### What is required:
Leave out the pictures and repeat everything else in the records exactly.

### Given records:
"""

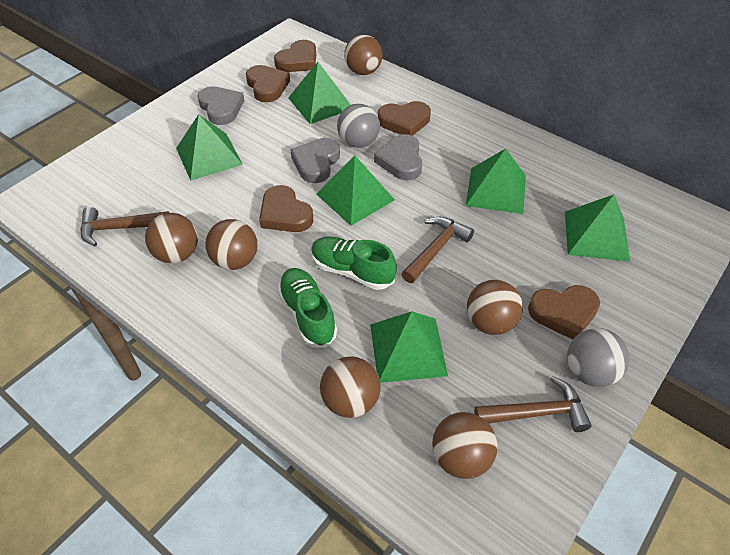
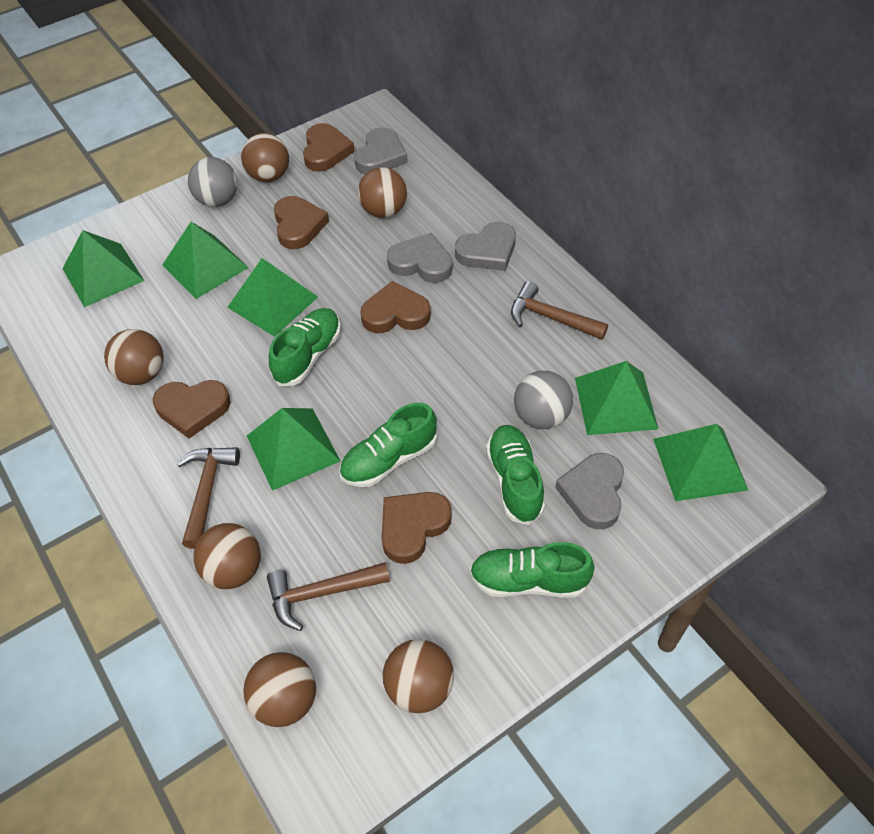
green shoe: [277,268,337,347] [311,236,397,290] = 2 -> [269,308,341,386] [339,403,437,487] [470,542,595,598] [486,425,545,525] = 4
grey heart: [197,86,244,125] [290,138,340,183] [374,134,422,180] = 3 -> [354,127,408,174] [387,233,452,283] [455,222,516,271] [555,453,624,529] = 4

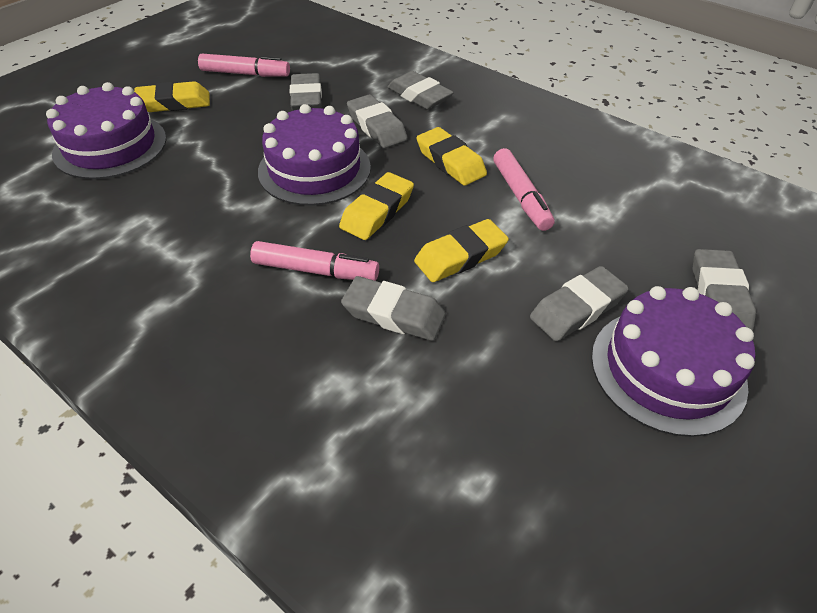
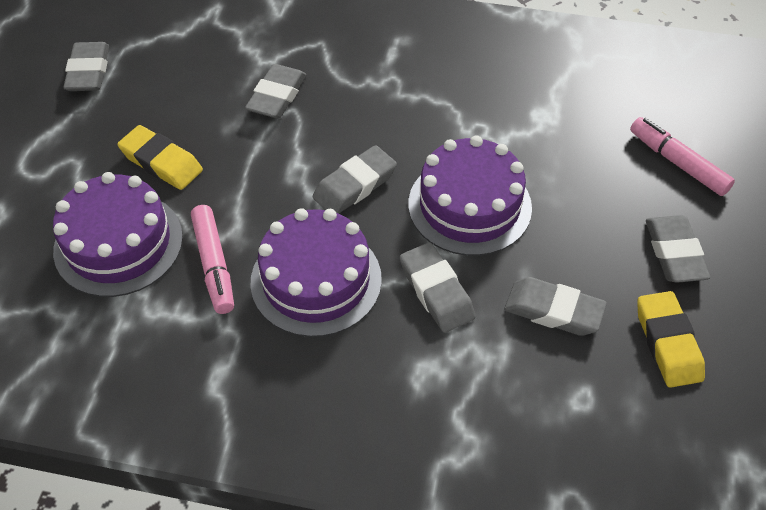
pink marker: [198,53,290,77] [250,241,379,281] [493,148,555,231] = 3 -> [191,205,234,314] [630,117,735,196] = 2
yellow eraser: [134,81,210,112] [339,172,414,240] [414,219,509,282] [416,127,487,186] = 4 -> [117,125,203,190] [637,291,705,388] = 2

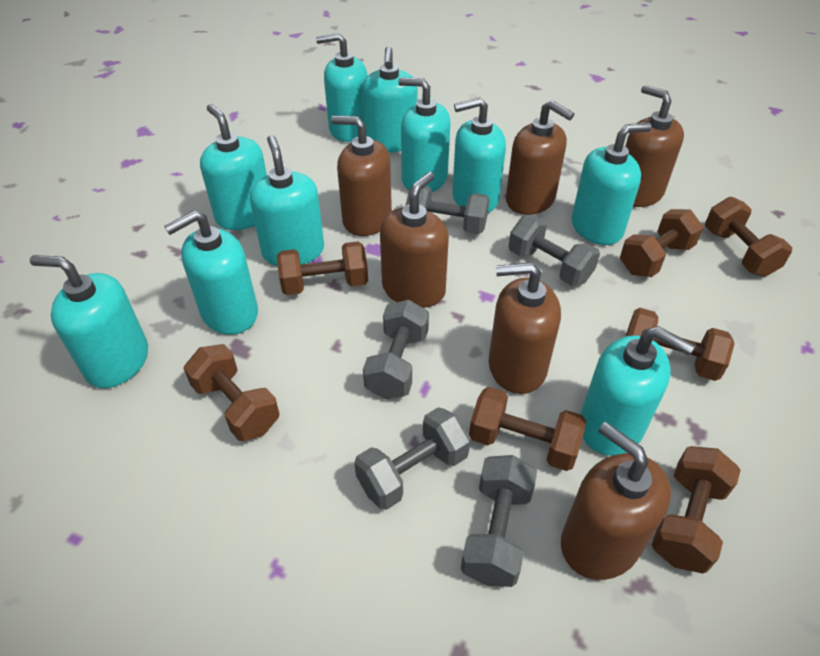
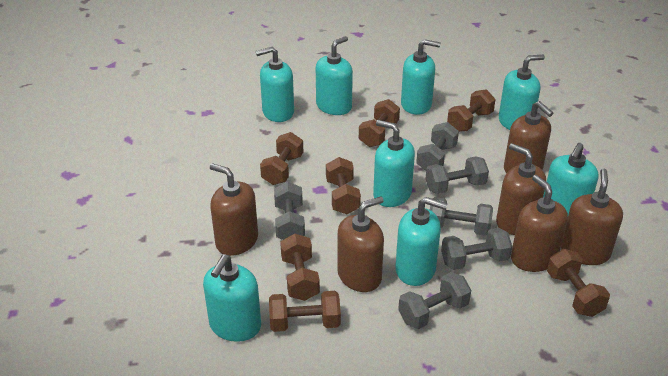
grey dumbbell: [354,407,471,510] [363,300,429,399] [405,186,490,234] [461,455,537,587] [509,216,600,286] = 5 -> [274,182,305,240] [398,272,471,329] [416,122,459,171] [425,156,489,194] [430,197,493,236] [441,228,512,270] = 6
turquoise soap dispenser: [30,255,148,388] [164,210,258,335] [200,104,267,230] [250,135,324,266] [316,33,367,142] [362,46,418,152] [399,77,451,192] [452,97,506,213] [572,123,652,245] [580,326,695,456] = 10 -> [203,254,261,342] [256,47,294,122] [316,36,353,115] [373,120,415,207] [395,197,448,286] [401,39,441,115] [499,55,545,130] [543,143,599,215] = 8

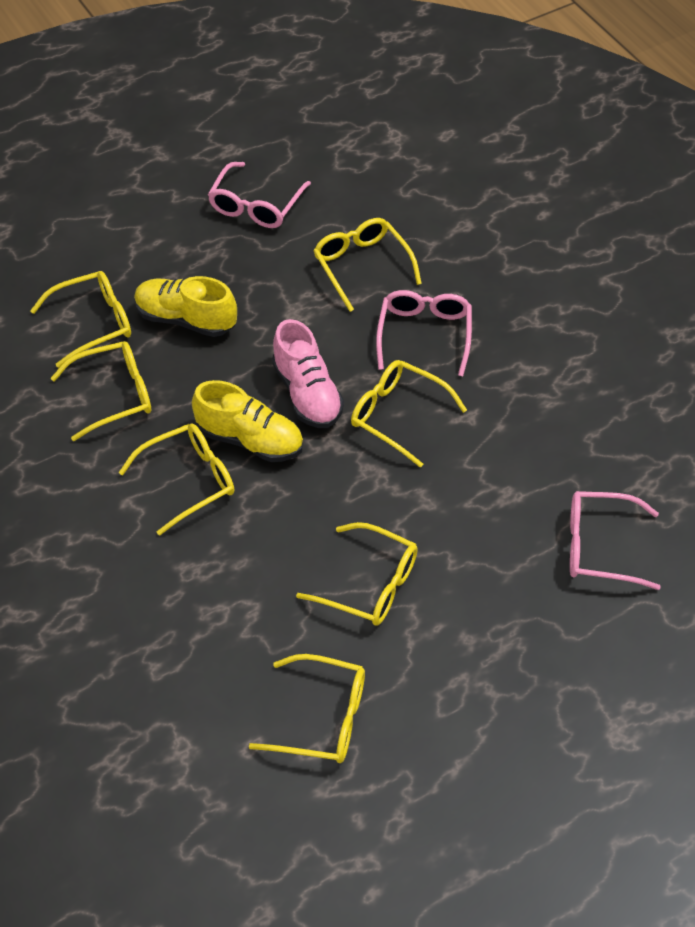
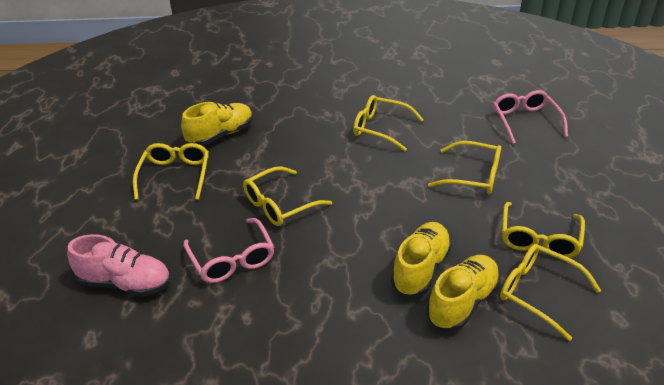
pink glasses: [208,162,311,228] [376,290,472,376] [570,491,661,590] = 3 -> [183,218,274,283] [493,90,568,144] = 2
yellow glasses: [30,271,131,368] [51,341,151,441] [118,424,234,536] [249,654,365,763] [296,522,418,626] [314,218,422,312] [351,360,467,468] = 7 -> [133,143,209,200] [243,166,332,226] [353,95,424,151] [428,141,501,194] [500,244,601,341] [502,202,585,258] = 6
yellow shoe: [134,276,237,337] [192,380,303,462] = 2 -> [181,102,253,146] [391,222,452,296] [427,255,500,331] = 3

"""

### Result of the task:
green shoe: [277,268,337,347] [311,236,397,290] = 2 -> [269,308,341,386] [339,403,437,487] [470,542,595,598] [486,425,545,525] = 4
grey heart: [197,86,244,125] [290,138,340,183] [374,134,422,180] = 3 -> [354,127,408,174] [387,233,452,283] [455,222,516,271] [555,453,624,529] = 4

pink marker: [198,53,290,77] [250,241,379,281] [493,148,555,231] = 3 -> [191,205,234,314] [630,117,735,196] = 2
yellow eraser: [134,81,210,112] [339,172,414,240] [414,219,509,282] [416,127,487,186] = 4 -> [117,125,203,190] [637,291,705,388] = 2

grey dumbbell: [354,407,471,510] [363,300,429,399] [405,186,490,234] [461,455,537,587] [509,216,600,286] = 5 -> [274,182,305,240] [398,272,471,329] [416,122,459,171] [425,156,489,194] [430,197,493,236] [441,228,512,270] = 6
turquoise soap dispenser: [30,255,148,388] [164,210,258,335] [200,104,267,230] [250,135,324,266] [316,33,367,142] [362,46,418,152] [399,77,451,192] [452,97,506,213] [572,123,652,245] [580,326,695,456] = 10 -> [203,254,261,342] [256,47,294,122] [316,36,353,115] [373,120,415,207] [395,197,448,286] [401,39,441,115] [499,55,545,130] [543,143,599,215] = 8

pink glasses: [208,162,311,228] [376,290,472,376] [570,491,661,590] = 3 -> [183,218,274,283] [493,90,568,144] = 2
yellow glasses: [30,271,131,368] [51,341,151,441] [118,424,234,536] [249,654,365,763] [296,522,418,626] [314,218,422,312] [351,360,467,468] = 7 -> [133,143,209,200] [243,166,332,226] [353,95,424,151] [428,141,501,194] [500,244,601,341] [502,202,585,258] = 6
yellow shoe: [134,276,237,337] [192,380,303,462] = 2 -> [181,102,253,146] [391,222,452,296] [427,255,500,331] = 3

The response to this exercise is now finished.